### Problem requirements
The answer is a stretch of the material below, returned exactly: the line containing "camera: 20 degrees right, 20 degrees up", the line containing "(313, 205) = (247, 245): yellow", and all lines between.

### Listed records
-- Opening Marker --

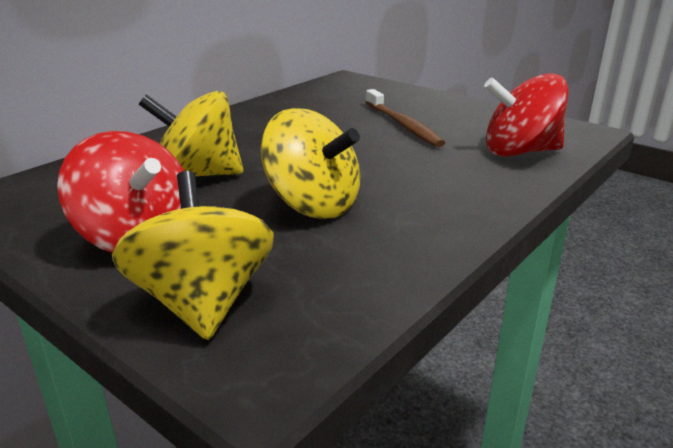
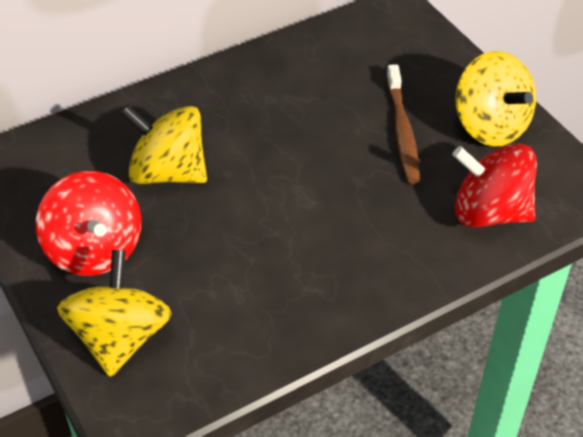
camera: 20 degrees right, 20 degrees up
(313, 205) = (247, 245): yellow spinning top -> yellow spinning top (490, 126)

-- Closing Marker --
-- Opening Marker --

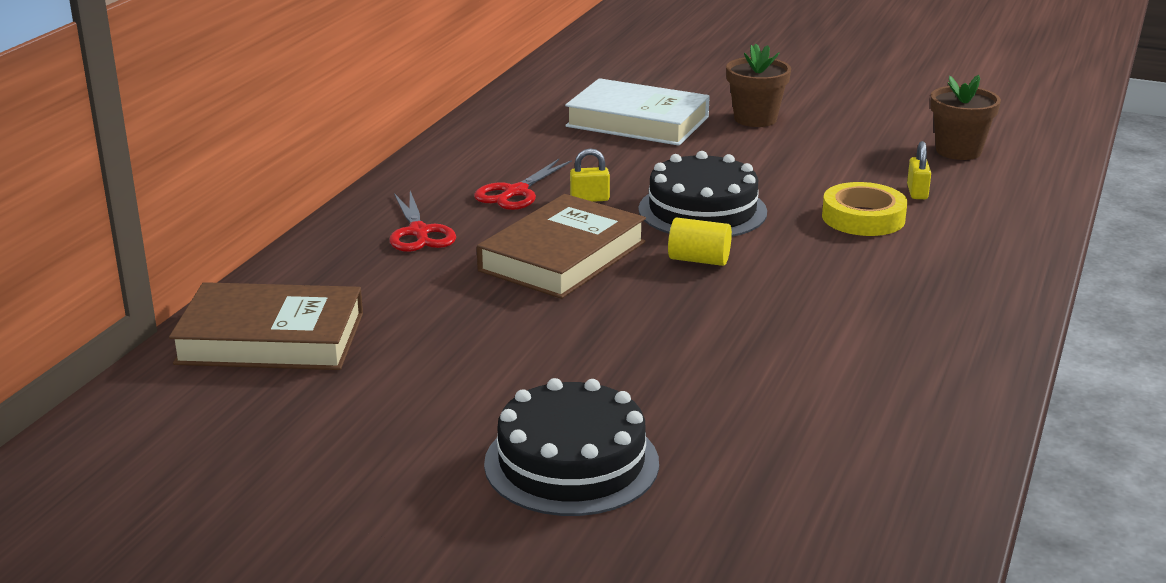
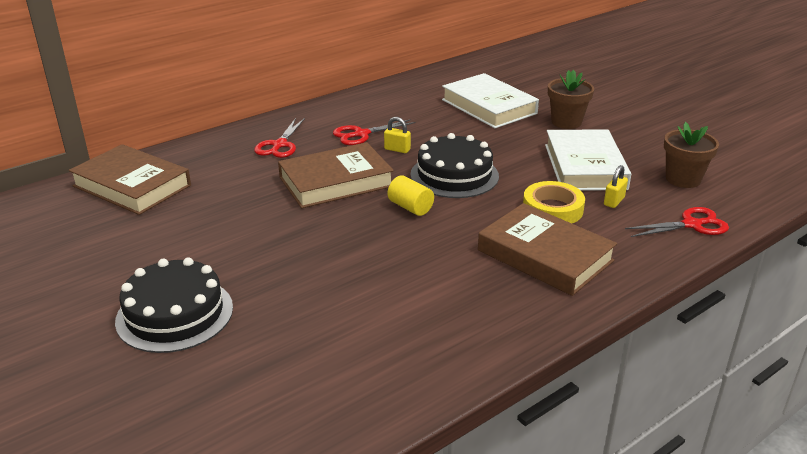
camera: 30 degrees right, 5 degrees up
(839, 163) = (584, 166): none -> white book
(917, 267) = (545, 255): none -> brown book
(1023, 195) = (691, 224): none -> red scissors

-- Closing Marker --

### Answer to this problem
camera: 20 degrees right, 20 degrees up
(313, 205) = (247, 245): yellow spinning top -> yellow spinning top (490, 126)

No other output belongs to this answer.